» THE PROBLEM
Give again every line from the one with "(461, 300) = (628, 275): green" through the last line of the data, exactly, and leave out the lines before it.

[TASK DATA Boundary: Start]

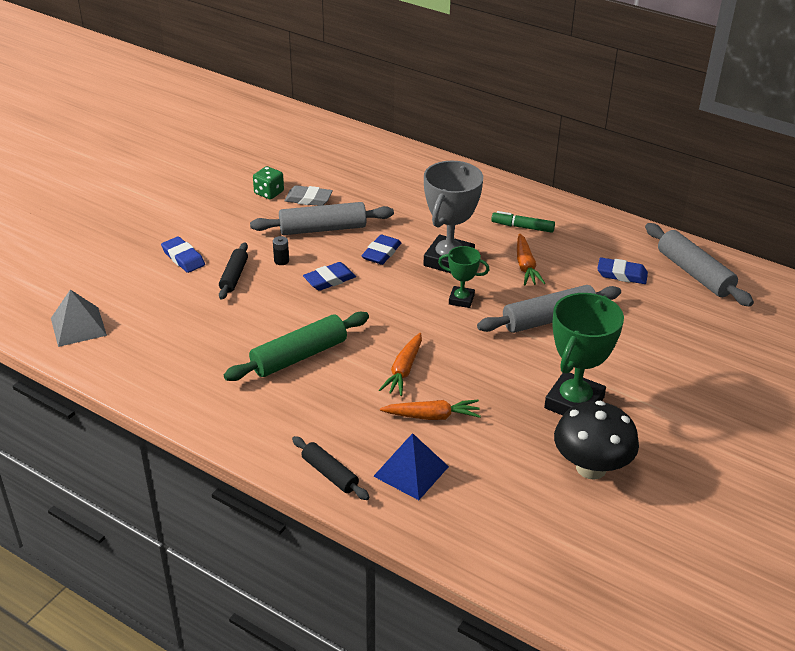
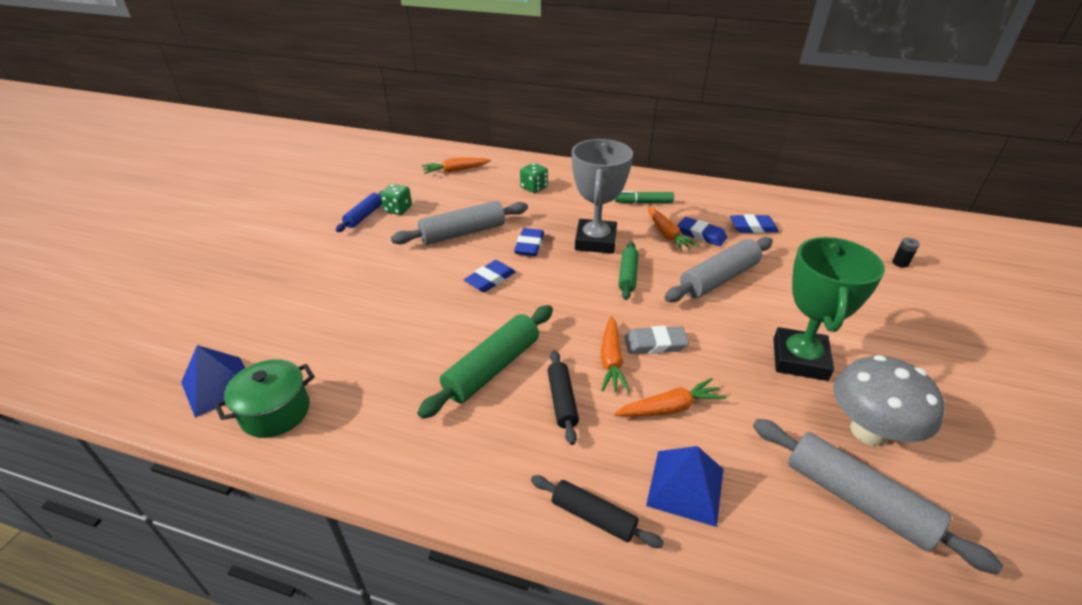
camera: 15 degrees left, 0 degrees up
(78, 326) = (218, 386): grey pyramid -> blue pyramid
(118, 355) = (275, 412): none -> green pot
(183, 258) = (328, 284): blue eraser -> blue eraser (701, 235)
(234, 194) = (364, 216): none -> blue rolling pin
(234, 276) = (389, 294): black rolling pin -> black rolling pin (562, 401)
(281, 261) = (433, 269): black battery -> black battery (900, 263)
(308, 199) = (438, 209): grey eraser -> grey eraser (655, 344)
(342, 157) = (455, 170): none -> orange carrot
(415, 191) = (534, 187): none -> green dice
(461, 300) = (628, 275): green trophy -> green rolling pin
(591, 468) = (868, 431): black mushroom -> grey mushroom
(694, 273) = (810, 216): grey rolling pin -> grey rolling pin (856, 499)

[TASK DATA Boundary: End]

» SOLUTION TO THIS EXERCISE
(461, 300) = (628, 275): green trophy -> green rolling pin
(591, 468) = (868, 431): black mushroom -> grey mushroom
(694, 273) = (810, 216): grey rolling pin -> grey rolling pin (856, 499)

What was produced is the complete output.